== WRITTEN REQUEST ==
Format the lines of the records as a JSON list of strings, one string per line, starting at the line that contains "voiced [171, 457]" and stopping after the line that contains "crated is located at coordinates (501, 817).". Omit any blank lines.

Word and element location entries

* begin *

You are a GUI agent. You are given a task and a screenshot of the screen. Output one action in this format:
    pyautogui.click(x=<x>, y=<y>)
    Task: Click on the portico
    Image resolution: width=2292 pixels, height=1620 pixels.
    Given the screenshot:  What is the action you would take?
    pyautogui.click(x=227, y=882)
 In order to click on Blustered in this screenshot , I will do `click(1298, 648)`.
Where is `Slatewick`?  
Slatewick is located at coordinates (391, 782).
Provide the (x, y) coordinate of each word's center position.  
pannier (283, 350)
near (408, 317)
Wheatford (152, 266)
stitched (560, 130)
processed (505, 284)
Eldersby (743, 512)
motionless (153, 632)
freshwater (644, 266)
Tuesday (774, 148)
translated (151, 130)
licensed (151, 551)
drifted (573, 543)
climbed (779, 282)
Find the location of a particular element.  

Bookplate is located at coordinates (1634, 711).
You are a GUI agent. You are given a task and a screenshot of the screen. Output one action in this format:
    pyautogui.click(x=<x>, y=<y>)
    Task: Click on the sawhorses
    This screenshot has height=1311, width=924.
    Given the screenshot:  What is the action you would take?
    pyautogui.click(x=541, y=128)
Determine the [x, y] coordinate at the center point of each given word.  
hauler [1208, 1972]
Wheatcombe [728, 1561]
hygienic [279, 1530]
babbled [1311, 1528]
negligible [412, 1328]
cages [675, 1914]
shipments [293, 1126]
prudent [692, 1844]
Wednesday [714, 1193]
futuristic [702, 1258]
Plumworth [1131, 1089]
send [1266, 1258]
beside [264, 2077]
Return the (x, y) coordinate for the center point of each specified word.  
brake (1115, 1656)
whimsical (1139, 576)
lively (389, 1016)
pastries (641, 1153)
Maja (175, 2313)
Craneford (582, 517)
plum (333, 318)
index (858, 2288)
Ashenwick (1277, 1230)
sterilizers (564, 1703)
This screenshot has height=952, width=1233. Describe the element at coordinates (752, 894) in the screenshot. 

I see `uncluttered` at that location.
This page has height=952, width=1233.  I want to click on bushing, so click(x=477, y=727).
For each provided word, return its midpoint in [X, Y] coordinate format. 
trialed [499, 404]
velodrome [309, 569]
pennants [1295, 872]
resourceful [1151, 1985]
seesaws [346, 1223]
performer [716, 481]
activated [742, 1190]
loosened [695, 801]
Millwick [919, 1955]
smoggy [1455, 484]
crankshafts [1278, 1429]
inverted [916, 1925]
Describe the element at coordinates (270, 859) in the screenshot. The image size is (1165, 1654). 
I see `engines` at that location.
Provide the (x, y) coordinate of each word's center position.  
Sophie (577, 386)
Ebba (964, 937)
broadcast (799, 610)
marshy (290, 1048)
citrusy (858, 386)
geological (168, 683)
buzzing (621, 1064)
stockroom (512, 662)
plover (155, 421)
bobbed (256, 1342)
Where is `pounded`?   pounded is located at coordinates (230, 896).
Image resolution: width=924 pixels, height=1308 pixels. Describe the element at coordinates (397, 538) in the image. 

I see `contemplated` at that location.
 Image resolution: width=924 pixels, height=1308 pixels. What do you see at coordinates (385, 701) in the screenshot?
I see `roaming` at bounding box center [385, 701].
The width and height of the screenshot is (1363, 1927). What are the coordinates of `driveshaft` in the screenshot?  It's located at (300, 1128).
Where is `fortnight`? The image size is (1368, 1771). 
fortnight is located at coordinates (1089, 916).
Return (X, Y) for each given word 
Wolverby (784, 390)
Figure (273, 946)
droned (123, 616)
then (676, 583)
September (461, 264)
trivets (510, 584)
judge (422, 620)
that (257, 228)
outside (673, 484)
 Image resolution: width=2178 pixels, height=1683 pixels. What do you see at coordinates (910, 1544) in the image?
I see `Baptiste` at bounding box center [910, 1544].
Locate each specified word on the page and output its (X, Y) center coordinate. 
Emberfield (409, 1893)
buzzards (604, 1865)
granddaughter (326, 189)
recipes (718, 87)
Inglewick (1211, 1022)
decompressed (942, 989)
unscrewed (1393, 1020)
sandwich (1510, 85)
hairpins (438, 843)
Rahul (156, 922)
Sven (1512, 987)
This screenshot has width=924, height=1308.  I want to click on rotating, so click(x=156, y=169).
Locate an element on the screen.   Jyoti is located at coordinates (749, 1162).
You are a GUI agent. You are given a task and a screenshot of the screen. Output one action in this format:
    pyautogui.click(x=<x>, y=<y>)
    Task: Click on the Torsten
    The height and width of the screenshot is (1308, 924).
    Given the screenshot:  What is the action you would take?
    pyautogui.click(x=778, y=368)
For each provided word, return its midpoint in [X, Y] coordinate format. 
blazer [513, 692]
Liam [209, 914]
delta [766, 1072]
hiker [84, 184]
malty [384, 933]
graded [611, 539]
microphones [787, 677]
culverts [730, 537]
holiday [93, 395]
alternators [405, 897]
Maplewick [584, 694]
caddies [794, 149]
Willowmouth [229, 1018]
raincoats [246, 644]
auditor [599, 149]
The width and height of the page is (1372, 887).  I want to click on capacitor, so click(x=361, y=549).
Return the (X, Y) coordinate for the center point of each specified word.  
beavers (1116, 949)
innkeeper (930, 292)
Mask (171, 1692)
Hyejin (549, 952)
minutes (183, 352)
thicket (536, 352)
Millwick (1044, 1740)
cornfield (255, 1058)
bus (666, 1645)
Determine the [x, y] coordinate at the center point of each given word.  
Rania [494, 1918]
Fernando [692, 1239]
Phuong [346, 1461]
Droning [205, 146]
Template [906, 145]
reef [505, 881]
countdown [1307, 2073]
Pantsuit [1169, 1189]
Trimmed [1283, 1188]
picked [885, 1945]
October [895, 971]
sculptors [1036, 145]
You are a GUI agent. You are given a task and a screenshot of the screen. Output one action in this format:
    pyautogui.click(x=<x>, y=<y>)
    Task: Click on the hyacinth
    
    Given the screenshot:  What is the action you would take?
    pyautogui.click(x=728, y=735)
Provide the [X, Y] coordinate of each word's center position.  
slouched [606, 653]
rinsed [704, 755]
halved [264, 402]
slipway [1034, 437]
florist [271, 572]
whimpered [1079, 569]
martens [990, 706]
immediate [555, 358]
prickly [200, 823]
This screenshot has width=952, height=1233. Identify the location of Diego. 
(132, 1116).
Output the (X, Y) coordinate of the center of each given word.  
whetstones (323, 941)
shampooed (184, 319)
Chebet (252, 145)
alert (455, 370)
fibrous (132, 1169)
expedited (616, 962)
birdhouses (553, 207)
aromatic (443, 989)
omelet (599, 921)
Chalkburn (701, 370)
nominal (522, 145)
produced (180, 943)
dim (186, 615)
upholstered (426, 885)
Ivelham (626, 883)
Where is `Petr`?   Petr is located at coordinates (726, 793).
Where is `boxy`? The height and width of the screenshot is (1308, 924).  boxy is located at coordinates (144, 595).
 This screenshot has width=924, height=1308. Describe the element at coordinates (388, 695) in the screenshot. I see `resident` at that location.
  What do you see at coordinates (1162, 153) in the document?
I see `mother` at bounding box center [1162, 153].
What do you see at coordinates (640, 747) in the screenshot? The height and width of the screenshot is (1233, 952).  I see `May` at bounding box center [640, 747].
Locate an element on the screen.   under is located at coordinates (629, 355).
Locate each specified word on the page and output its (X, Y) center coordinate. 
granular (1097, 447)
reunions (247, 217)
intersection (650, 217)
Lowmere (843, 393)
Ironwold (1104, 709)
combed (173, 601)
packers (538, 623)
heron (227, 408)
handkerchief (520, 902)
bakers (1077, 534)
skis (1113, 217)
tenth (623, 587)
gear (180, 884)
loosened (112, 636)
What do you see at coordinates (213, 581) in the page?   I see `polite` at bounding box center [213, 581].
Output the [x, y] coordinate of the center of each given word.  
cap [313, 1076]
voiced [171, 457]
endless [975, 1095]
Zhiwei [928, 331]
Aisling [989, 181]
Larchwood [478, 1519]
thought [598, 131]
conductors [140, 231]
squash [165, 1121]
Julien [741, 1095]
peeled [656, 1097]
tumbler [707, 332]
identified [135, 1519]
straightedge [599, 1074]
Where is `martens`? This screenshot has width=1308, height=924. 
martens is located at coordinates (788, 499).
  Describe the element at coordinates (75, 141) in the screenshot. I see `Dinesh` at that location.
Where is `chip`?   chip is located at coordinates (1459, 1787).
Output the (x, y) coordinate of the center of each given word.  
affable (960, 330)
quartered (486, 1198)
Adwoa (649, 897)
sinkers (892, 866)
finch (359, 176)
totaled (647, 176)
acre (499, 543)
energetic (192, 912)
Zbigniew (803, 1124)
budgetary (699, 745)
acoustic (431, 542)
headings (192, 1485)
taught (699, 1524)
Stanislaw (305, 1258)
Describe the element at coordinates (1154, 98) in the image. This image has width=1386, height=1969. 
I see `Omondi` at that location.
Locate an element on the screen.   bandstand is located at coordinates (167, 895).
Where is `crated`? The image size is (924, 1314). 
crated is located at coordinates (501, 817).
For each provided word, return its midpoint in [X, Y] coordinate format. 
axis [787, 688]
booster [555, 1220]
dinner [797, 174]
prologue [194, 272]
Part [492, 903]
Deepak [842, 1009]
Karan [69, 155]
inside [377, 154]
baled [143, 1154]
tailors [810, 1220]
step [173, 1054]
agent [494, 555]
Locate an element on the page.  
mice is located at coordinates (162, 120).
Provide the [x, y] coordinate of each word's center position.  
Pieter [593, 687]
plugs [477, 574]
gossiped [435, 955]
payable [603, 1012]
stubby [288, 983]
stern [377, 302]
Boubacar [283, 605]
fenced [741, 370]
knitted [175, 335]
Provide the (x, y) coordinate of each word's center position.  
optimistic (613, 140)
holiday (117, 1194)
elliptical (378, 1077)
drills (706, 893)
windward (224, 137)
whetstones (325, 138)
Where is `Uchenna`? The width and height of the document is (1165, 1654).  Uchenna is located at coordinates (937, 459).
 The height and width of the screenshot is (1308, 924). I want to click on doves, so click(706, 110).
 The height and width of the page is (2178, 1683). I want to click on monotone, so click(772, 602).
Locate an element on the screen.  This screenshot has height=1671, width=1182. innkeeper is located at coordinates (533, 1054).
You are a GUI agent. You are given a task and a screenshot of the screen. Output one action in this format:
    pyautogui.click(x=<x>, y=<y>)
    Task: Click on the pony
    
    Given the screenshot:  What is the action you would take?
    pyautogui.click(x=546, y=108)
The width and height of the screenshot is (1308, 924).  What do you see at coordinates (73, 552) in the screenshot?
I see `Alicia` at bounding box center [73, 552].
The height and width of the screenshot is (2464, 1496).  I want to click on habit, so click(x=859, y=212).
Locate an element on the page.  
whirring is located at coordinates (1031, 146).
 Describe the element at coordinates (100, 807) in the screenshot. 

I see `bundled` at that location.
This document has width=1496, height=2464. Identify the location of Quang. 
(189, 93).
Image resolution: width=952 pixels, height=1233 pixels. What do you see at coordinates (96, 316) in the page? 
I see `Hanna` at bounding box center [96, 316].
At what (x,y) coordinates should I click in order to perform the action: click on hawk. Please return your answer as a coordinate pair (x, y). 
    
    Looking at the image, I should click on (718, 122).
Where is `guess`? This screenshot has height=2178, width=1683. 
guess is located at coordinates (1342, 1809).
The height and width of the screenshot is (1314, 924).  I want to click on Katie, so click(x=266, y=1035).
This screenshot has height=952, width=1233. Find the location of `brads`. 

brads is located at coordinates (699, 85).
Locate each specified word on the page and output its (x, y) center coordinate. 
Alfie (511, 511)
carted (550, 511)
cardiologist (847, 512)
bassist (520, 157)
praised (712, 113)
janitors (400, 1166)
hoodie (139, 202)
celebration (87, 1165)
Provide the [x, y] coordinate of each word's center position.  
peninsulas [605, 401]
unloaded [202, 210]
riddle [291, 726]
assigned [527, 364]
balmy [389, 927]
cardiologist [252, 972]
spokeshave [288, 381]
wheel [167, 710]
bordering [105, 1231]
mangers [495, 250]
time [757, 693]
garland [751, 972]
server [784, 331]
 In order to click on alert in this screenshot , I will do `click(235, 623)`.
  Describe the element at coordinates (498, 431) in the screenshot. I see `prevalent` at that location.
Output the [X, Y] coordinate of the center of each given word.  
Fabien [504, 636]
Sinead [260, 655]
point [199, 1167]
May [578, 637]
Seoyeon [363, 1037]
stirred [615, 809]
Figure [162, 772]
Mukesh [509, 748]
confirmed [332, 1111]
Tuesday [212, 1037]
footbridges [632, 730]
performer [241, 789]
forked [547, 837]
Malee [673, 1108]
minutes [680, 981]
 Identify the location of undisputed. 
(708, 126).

* end *

== EXPECTED ANSWER ==
[
  "voiced [171, 457]",
  "endless [975, 1095]",
  "Zhiwei [928, 331]",
  "Aisling [989, 181]",
  "Larchwood [478, 1519]",
  "thought [598, 131]",
  "conductors [140, 231]",
  "squash [165, 1121]",
  "Julien [741, 1095]",
  "peeled [656, 1097]",
  "tumbler [707, 332]",
  "identified [135, 1519]",
  "straightedge [599, 1074]",
  "Where is `martens`? This screenshot has width=1308, height=924. ",
  "martens is located at coordinates (788, 499).",
  "  Describe the element at coordinates (75, 141) in the screenshot. I see `Dinesh` at that location.",
  "Where is `chip`?   chip is located at coordinates (1459, 1787).",
  "Output the (x, y) coordinate of the center of each given word.  ",
  "affable (960, 330)",
  "quartered (486, 1198)",
  "Adwoa (649, 897)",
  "sinkers (892, 866)",
  "finch (359, 176)",
  "totaled (647, 176)",
  "acre (499, 543)",
  "energetic (192, 912)",
  "Zbigniew (803, 1124)",
  "budgetary (699, 745)",
  "acoustic (431, 542)",
  "headings (192, 1485)",
  "taught (699, 1524)",
  "Stanislaw (305, 1258)",
  "Describe the element at coordinates (1154, 98) in the image. This image has width=1386, height=1969. ",
  "I see `Omondi` at that location.",
  "Locate an element on the screen.   bandstand is located at coordinates (167, 895).",
  "Where is `crated`? The image size is (924, 1314). ",
  "crated is located at coordinates (501, 817)."
]